EXERCISE DATA
────

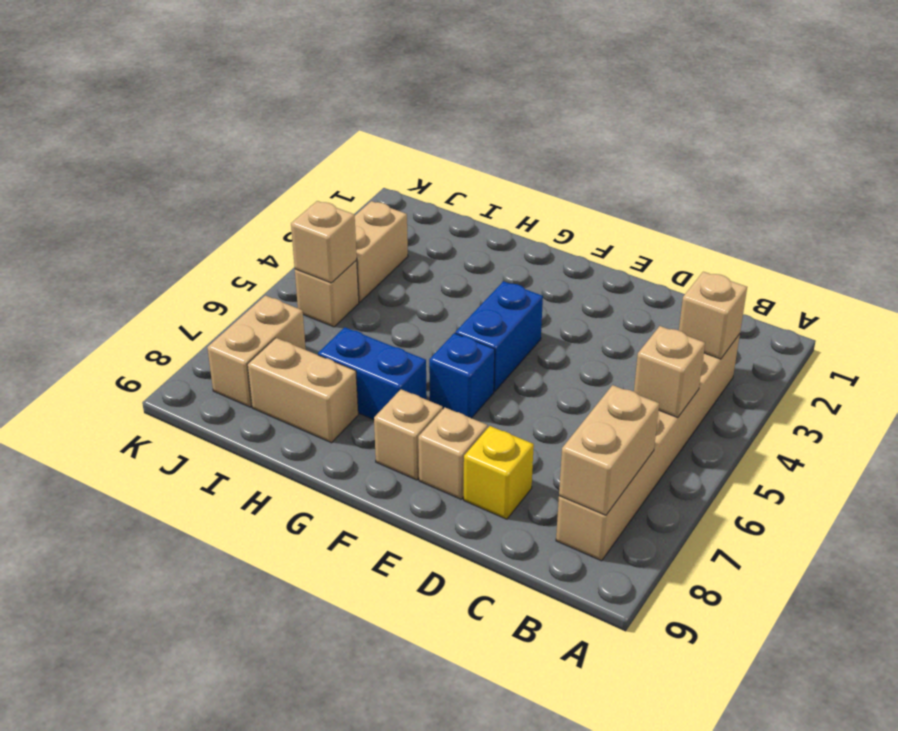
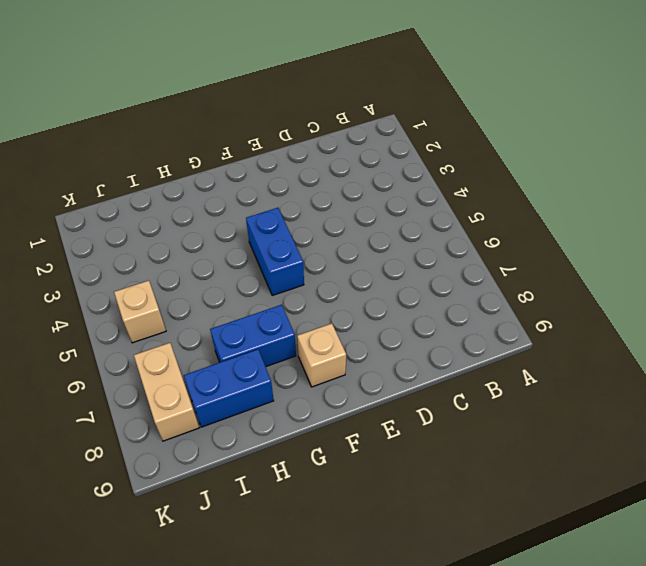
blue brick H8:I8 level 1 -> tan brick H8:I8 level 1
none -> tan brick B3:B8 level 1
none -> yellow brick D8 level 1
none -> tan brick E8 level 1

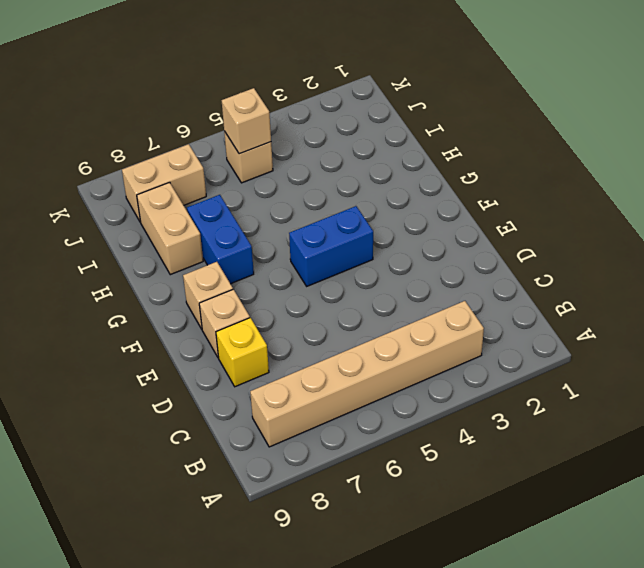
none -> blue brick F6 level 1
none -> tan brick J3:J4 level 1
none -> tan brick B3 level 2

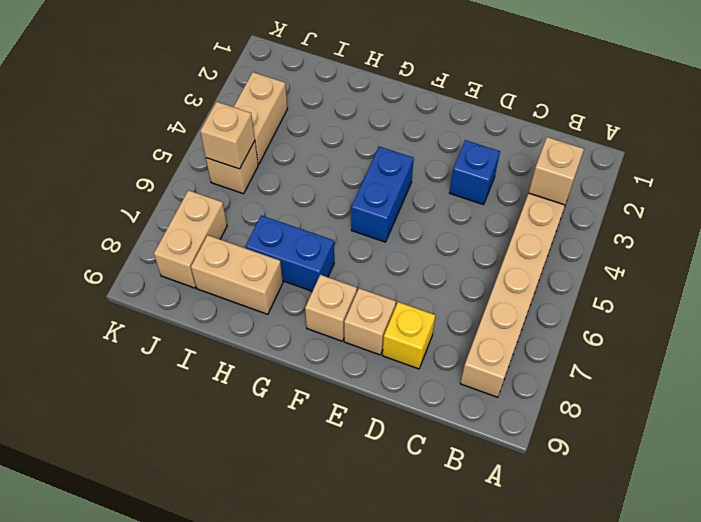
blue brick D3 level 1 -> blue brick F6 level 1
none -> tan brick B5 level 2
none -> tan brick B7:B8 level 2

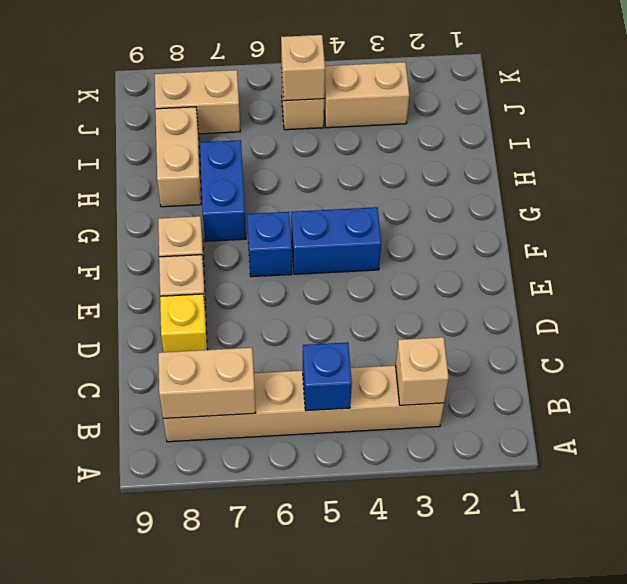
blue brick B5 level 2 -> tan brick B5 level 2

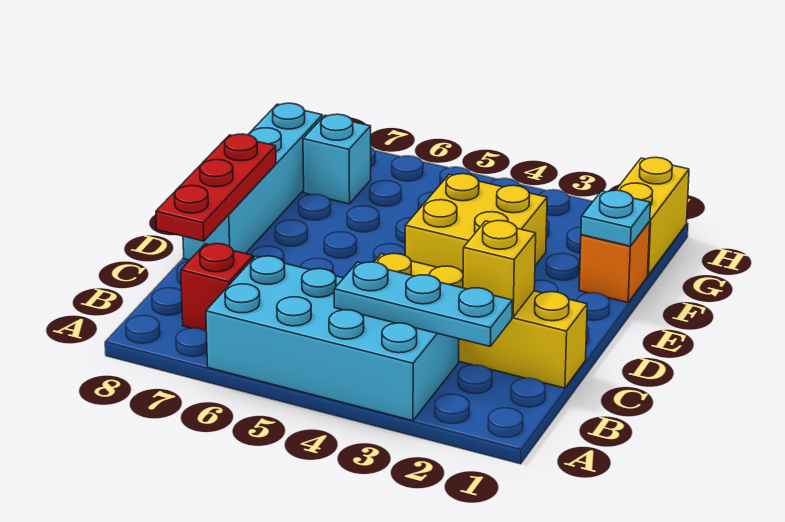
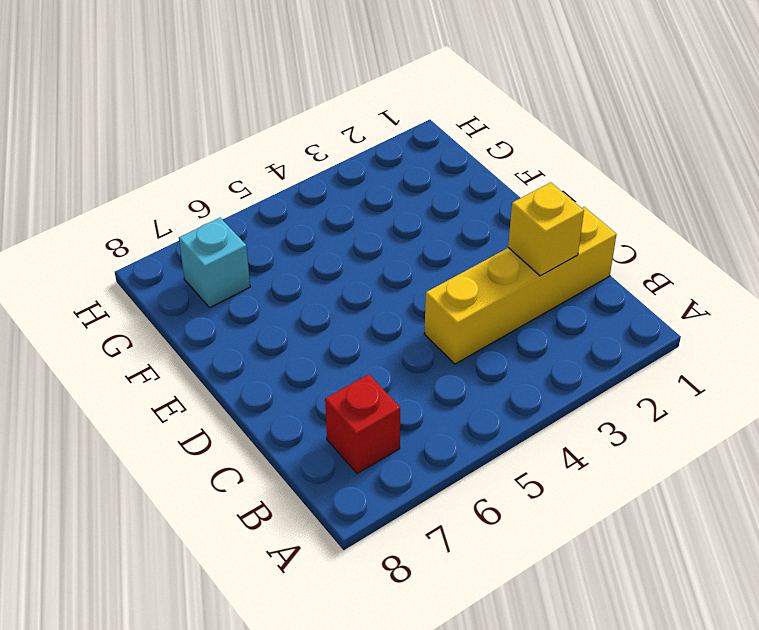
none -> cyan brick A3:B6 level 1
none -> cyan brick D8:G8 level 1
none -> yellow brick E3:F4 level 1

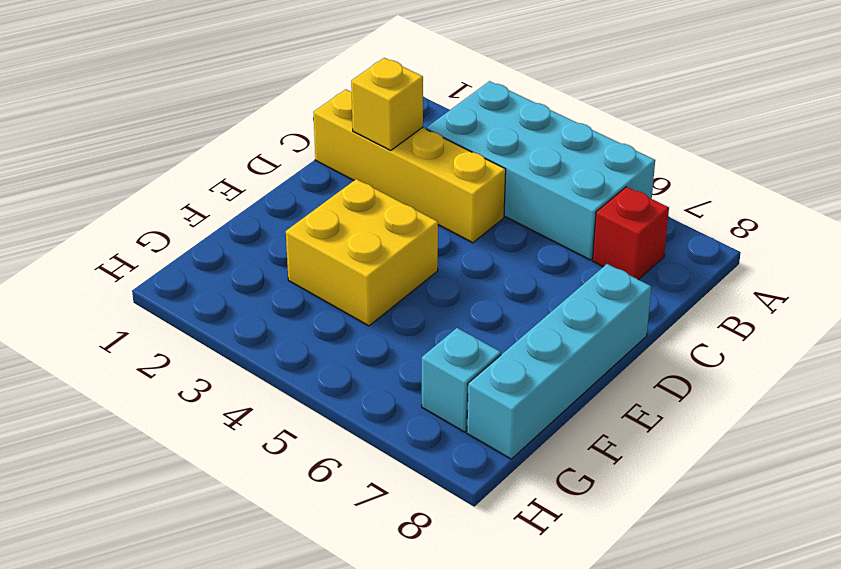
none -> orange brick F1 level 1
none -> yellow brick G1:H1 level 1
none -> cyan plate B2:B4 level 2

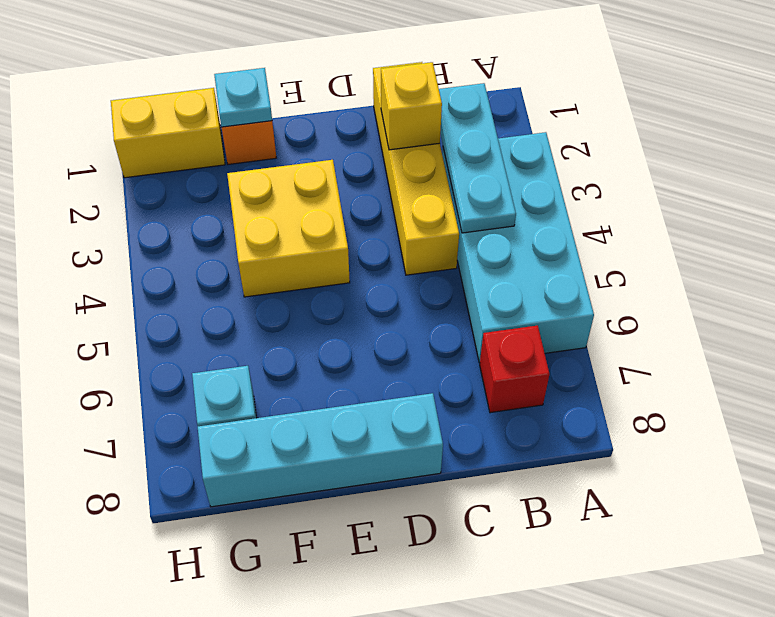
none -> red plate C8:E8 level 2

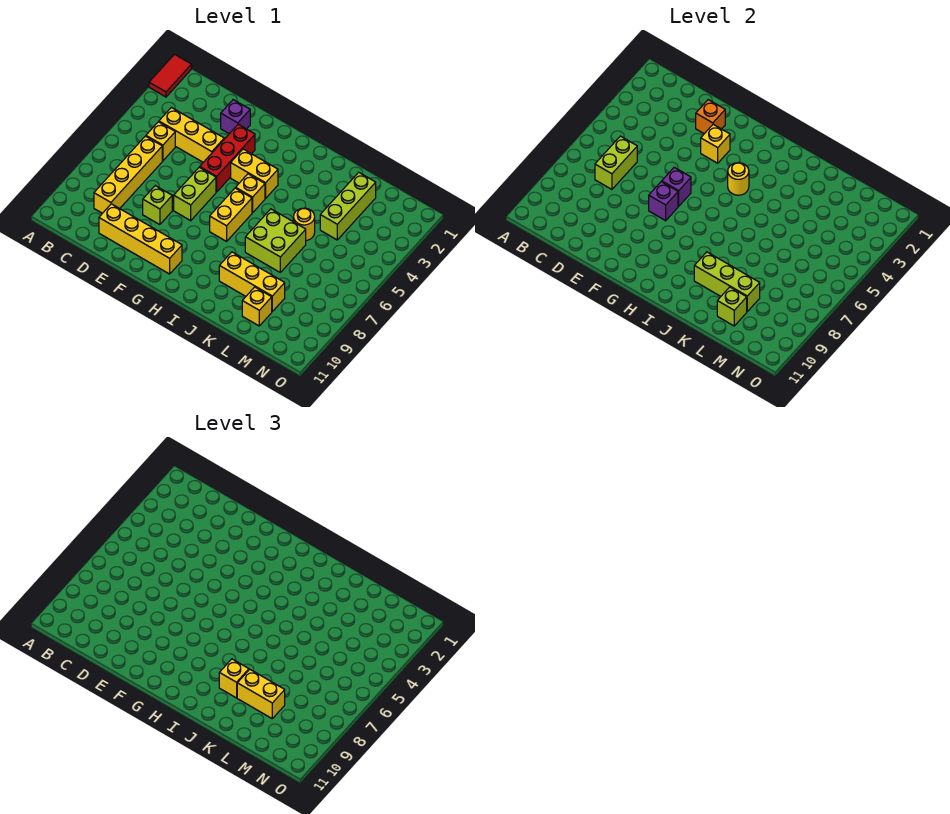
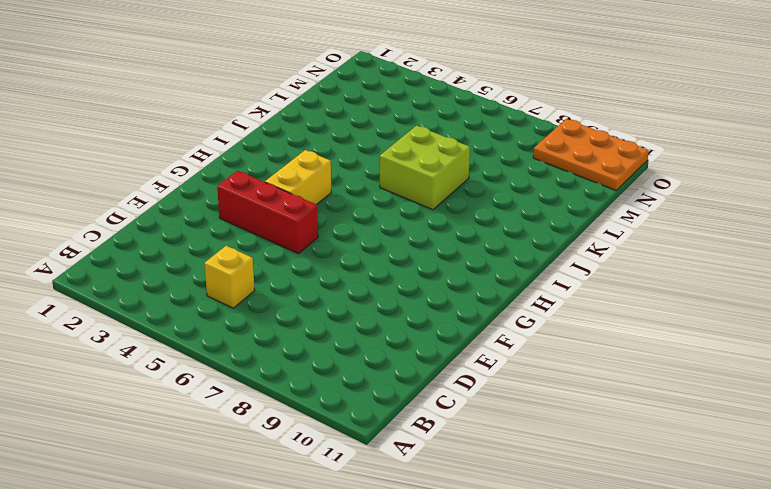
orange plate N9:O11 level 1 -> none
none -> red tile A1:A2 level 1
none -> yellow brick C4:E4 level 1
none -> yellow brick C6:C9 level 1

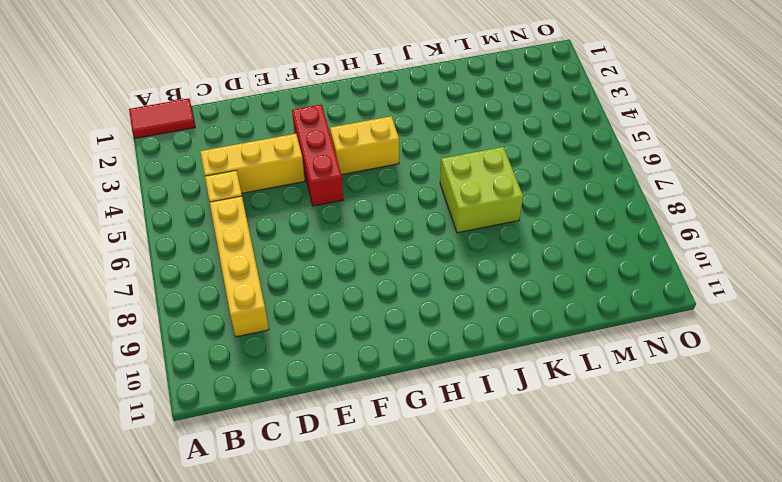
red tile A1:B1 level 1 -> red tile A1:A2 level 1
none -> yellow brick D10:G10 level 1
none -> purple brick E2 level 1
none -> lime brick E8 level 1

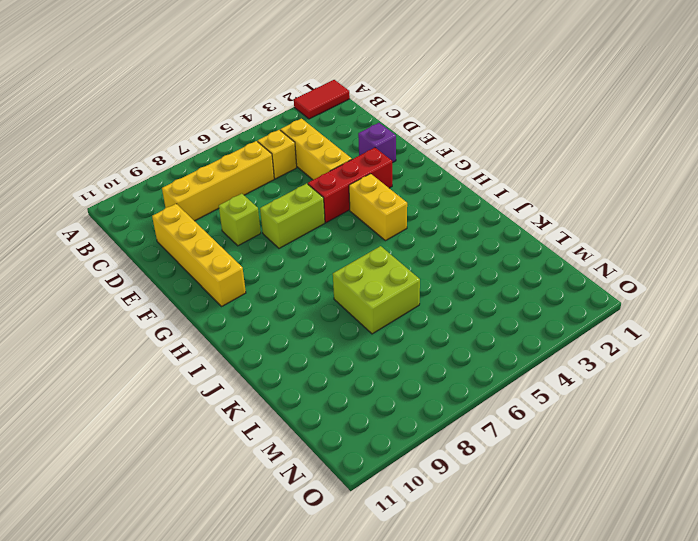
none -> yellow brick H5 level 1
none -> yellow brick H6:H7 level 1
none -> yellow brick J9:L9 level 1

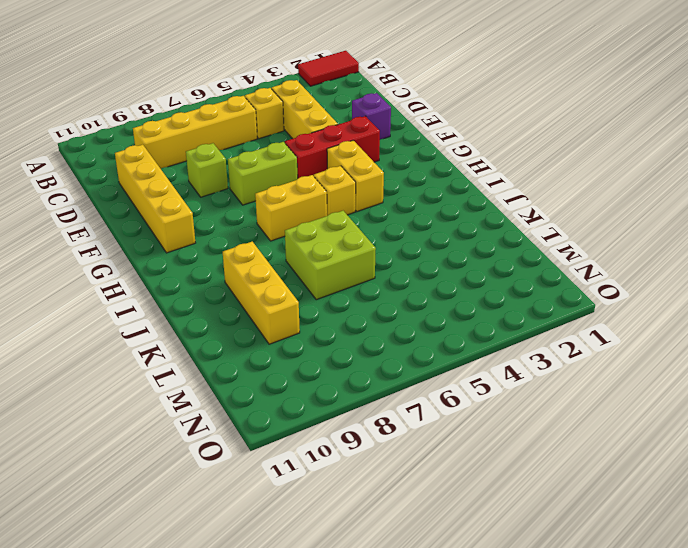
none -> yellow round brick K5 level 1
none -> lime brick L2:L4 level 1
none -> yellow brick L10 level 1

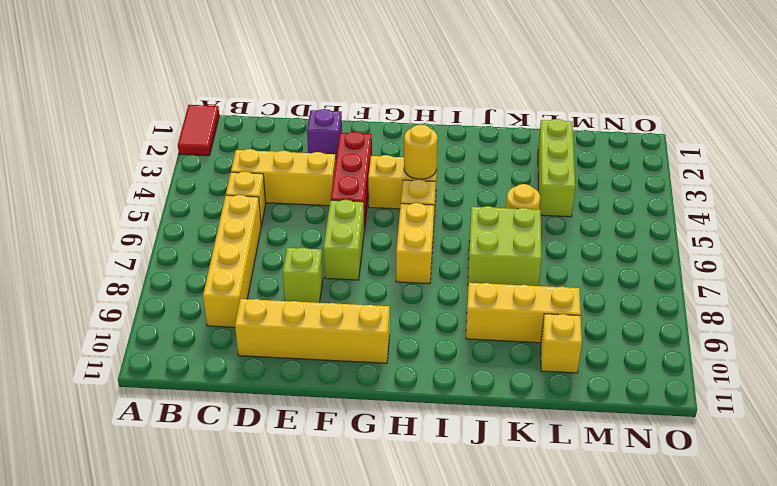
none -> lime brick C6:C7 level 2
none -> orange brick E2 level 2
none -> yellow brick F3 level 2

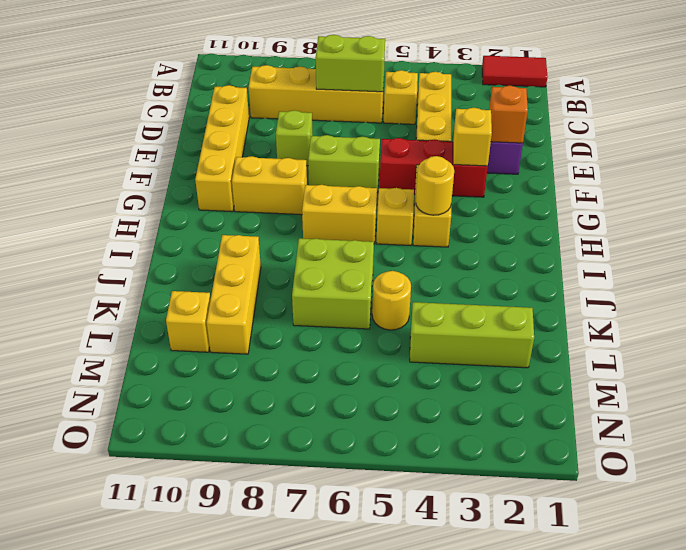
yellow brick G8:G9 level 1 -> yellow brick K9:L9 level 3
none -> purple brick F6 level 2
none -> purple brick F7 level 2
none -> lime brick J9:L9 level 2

────

PROBLEM STATEMENT
The records above are to be copied exactly, with no pictures carried over.

RESULT OF THE TASK
blue brick H8:I8 level 1 -> tan brick H8:I8 level 1
none -> tan brick B3:B8 level 1
none -> yellow brick D8 level 1
none -> tan brick E8 level 1

none -> blue brick F6 level 1
none -> tan brick J3:J4 level 1
none -> tan brick B3 level 2

blue brick D3 level 1 -> blue brick F6 level 1
none -> tan brick B5 level 2
none -> tan brick B7:B8 level 2

blue brick B5 level 2 -> tan brick B5 level 2

none -> cyan brick A3:B6 level 1
none -> cyan brick D8:G8 level 1
none -> yellow brick E3:F4 level 1

none -> orange brick F1 level 1
none -> yellow brick G1:H1 level 1
none -> cyan plate B2:B4 level 2

none -> red plate C8:E8 level 2

orange plate N9:O11 level 1 -> none
none -> red tile A1:A2 level 1
none -> yellow brick C4:E4 level 1
none -> yellow brick C6:C9 level 1

red tile A1:B1 level 1 -> red tile A1:A2 level 1
none -> yellow brick D10:G10 level 1
none -> purple brick E2 level 1
none -> lime brick E8 level 1

none -> yellow brick H5 level 1
none -> yellow brick H6:H7 level 1
none -> yellow brick J9:L9 level 1

none -> yellow round brick K5 level 1
none -> lime brick L2:L4 level 1
none -> yellow brick L10 level 1

none -> lime brick C6:C7 level 2
none -> orange brick E2 level 2
none -> yellow brick F3 level 2

yellow brick G8:G9 level 1 -> yellow brick K9:L9 level 3
none -> purple brick F6 level 2
none -> purple brick F7 level 2
none -> lime brick J9:L9 level 2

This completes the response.